**DATA IN THIS EXERCISE:**
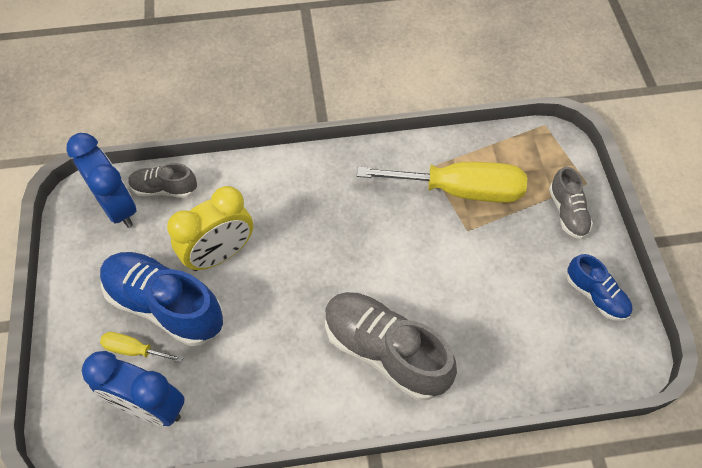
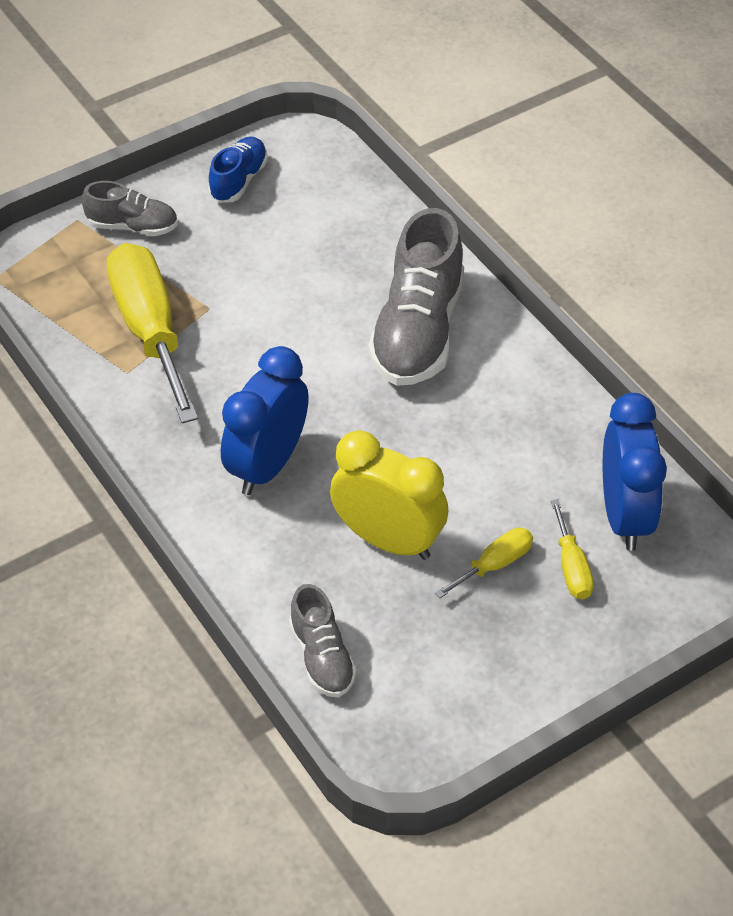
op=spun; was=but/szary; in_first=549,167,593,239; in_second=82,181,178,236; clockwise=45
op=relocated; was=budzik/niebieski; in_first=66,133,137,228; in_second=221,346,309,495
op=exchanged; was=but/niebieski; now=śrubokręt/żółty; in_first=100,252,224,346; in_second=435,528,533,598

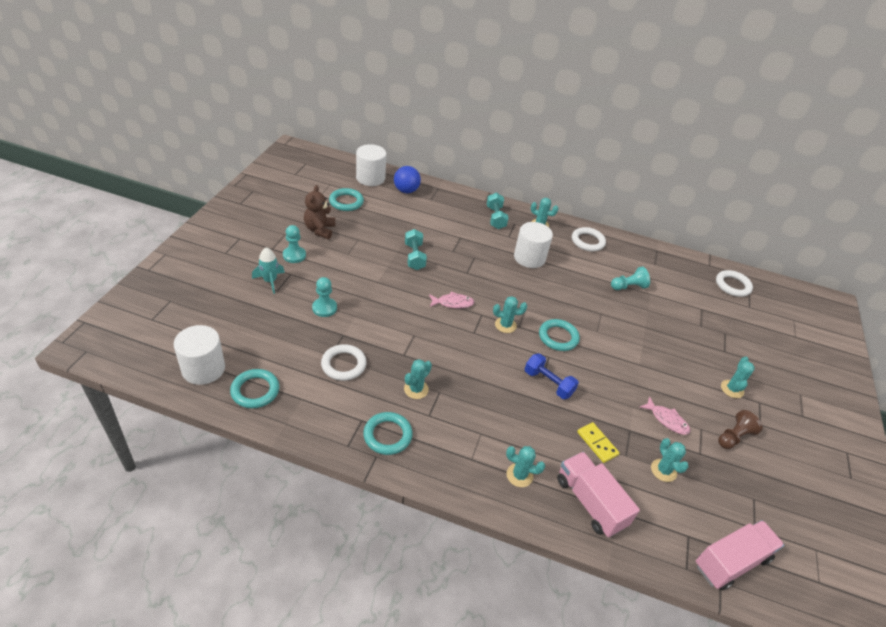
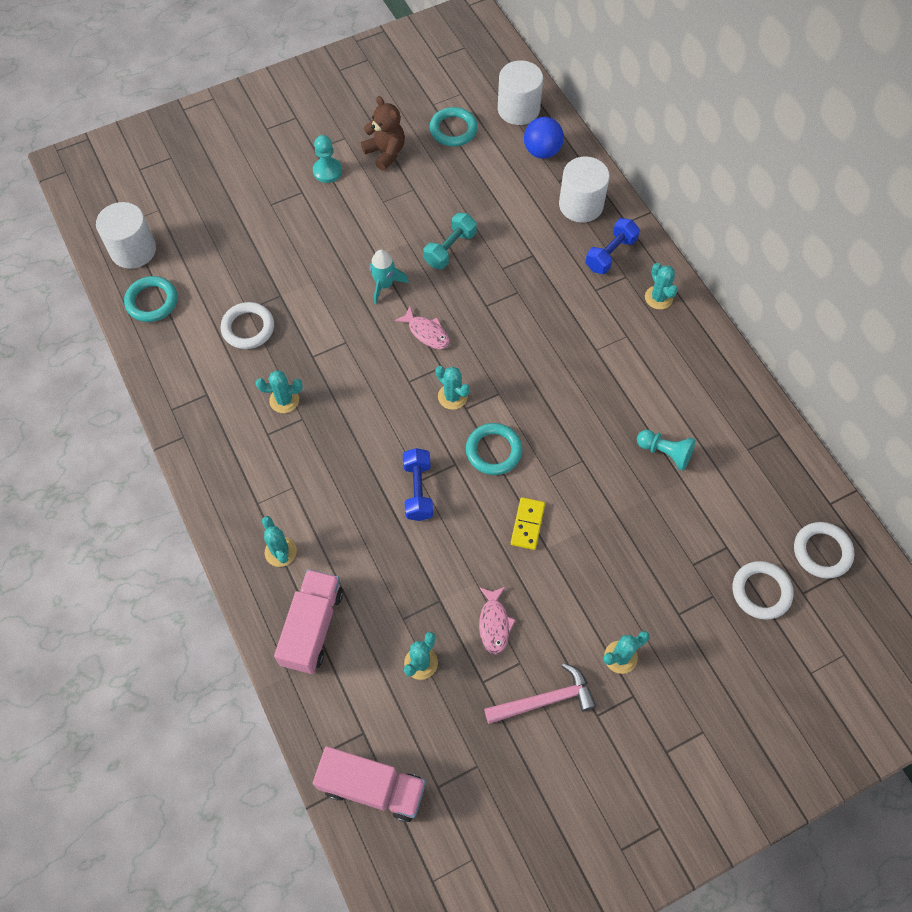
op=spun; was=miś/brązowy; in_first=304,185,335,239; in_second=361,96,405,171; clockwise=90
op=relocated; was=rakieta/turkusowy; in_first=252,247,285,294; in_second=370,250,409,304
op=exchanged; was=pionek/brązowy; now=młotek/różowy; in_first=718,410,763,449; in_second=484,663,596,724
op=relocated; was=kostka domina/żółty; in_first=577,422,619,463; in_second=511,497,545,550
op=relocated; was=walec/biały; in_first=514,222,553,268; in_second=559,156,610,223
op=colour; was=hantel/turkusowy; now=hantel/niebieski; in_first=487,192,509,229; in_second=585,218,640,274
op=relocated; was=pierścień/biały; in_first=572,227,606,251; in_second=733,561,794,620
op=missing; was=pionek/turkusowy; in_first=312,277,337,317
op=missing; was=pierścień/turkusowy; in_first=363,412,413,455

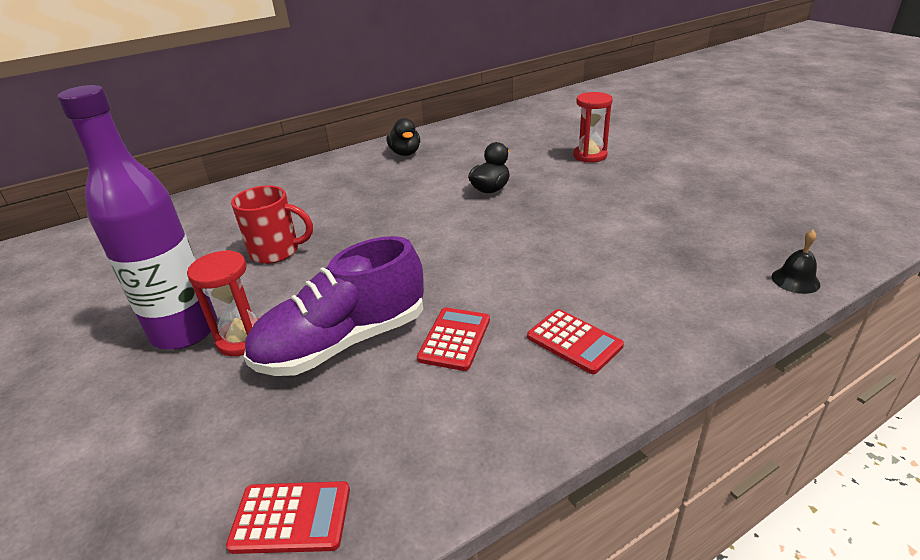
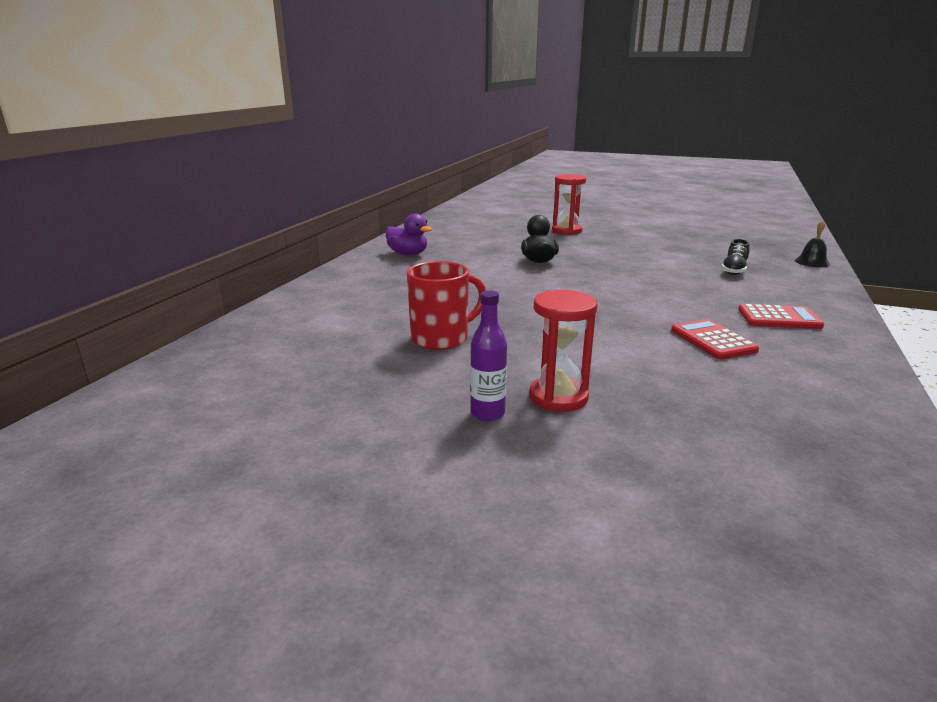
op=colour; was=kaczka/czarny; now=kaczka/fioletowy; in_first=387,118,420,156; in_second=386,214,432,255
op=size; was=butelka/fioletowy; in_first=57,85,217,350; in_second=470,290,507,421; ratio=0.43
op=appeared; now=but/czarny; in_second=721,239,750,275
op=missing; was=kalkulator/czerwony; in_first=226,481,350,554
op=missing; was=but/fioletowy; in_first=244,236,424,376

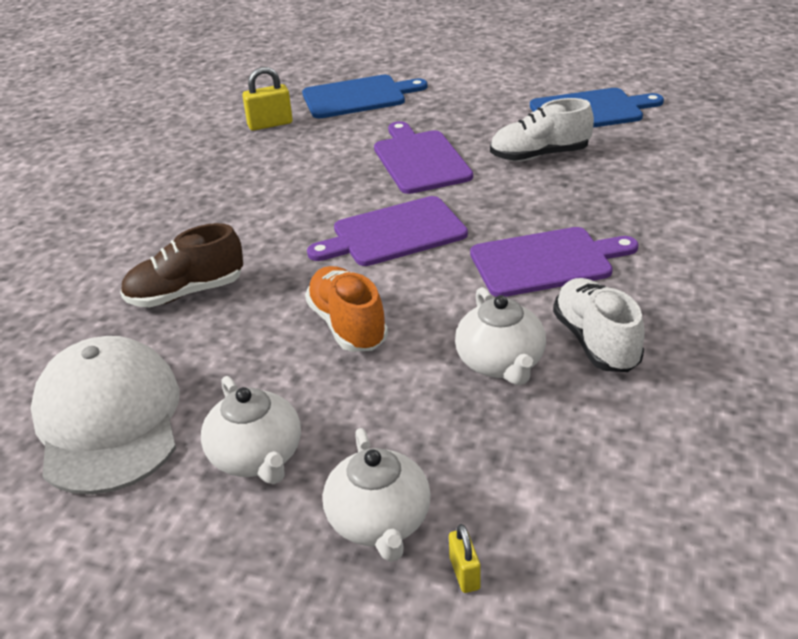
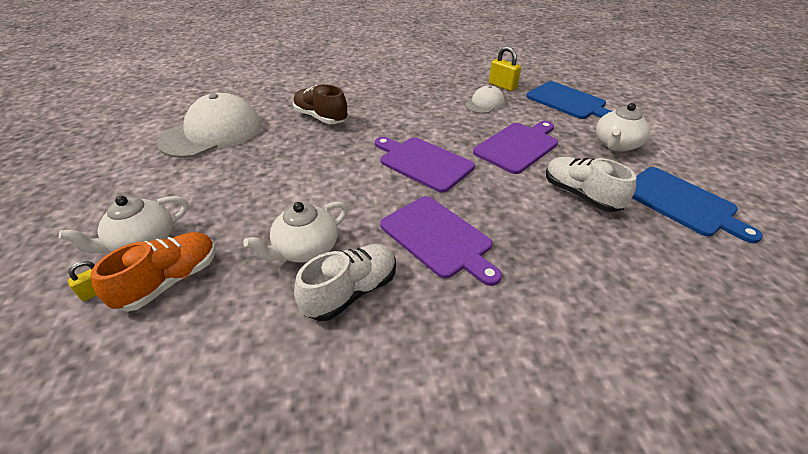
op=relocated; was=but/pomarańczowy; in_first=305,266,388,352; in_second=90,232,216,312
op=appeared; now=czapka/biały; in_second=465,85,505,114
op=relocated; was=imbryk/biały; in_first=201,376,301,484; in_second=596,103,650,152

**WHAT IS EXPECTED:** Copy the records exactly, minus any pictures.

**RESPONSE FOR THIS EXERCISE:**
op=spun; was=but/szary; in_first=549,167,593,239; in_second=82,181,178,236; clockwise=45
op=relocated; was=budzik/niebieski; in_first=66,133,137,228; in_second=221,346,309,495
op=exchanged; was=but/niebieski; now=śrubokręt/żółty; in_first=100,252,224,346; in_second=435,528,533,598

op=spun; was=miś/brązowy; in_first=304,185,335,239; in_second=361,96,405,171; clockwise=90
op=relocated; was=rakieta/turkusowy; in_first=252,247,285,294; in_second=370,250,409,304
op=exchanged; was=pionek/brązowy; now=młotek/różowy; in_first=718,410,763,449; in_second=484,663,596,724
op=relocated; was=kostka domina/żółty; in_first=577,422,619,463; in_second=511,497,545,550
op=relocated; was=walec/biały; in_first=514,222,553,268; in_second=559,156,610,223
op=colour; was=hantel/turkusowy; now=hantel/niebieski; in_first=487,192,509,229; in_second=585,218,640,274
op=relocated; was=pierścień/biały; in_first=572,227,606,251; in_second=733,561,794,620
op=missing; was=pionek/turkusowy; in_first=312,277,337,317
op=missing; was=pierścień/turkusowy; in_first=363,412,413,455

op=colour; was=kaczka/czarny; now=kaczka/fioletowy; in_first=387,118,420,156; in_second=386,214,432,255
op=size; was=butelka/fioletowy; in_first=57,85,217,350; in_second=470,290,507,421; ratio=0.43
op=appeared; now=but/czarny; in_second=721,239,750,275
op=missing; was=kalkulator/czerwony; in_first=226,481,350,554
op=missing; was=but/fioletowy; in_first=244,236,424,376

op=relocated; was=but/pomarańczowy; in_first=305,266,388,352; in_second=90,232,216,312
op=appeared; now=czapka/biały; in_second=465,85,505,114
op=relocated; was=imbryk/biały; in_first=201,376,301,484; in_second=596,103,650,152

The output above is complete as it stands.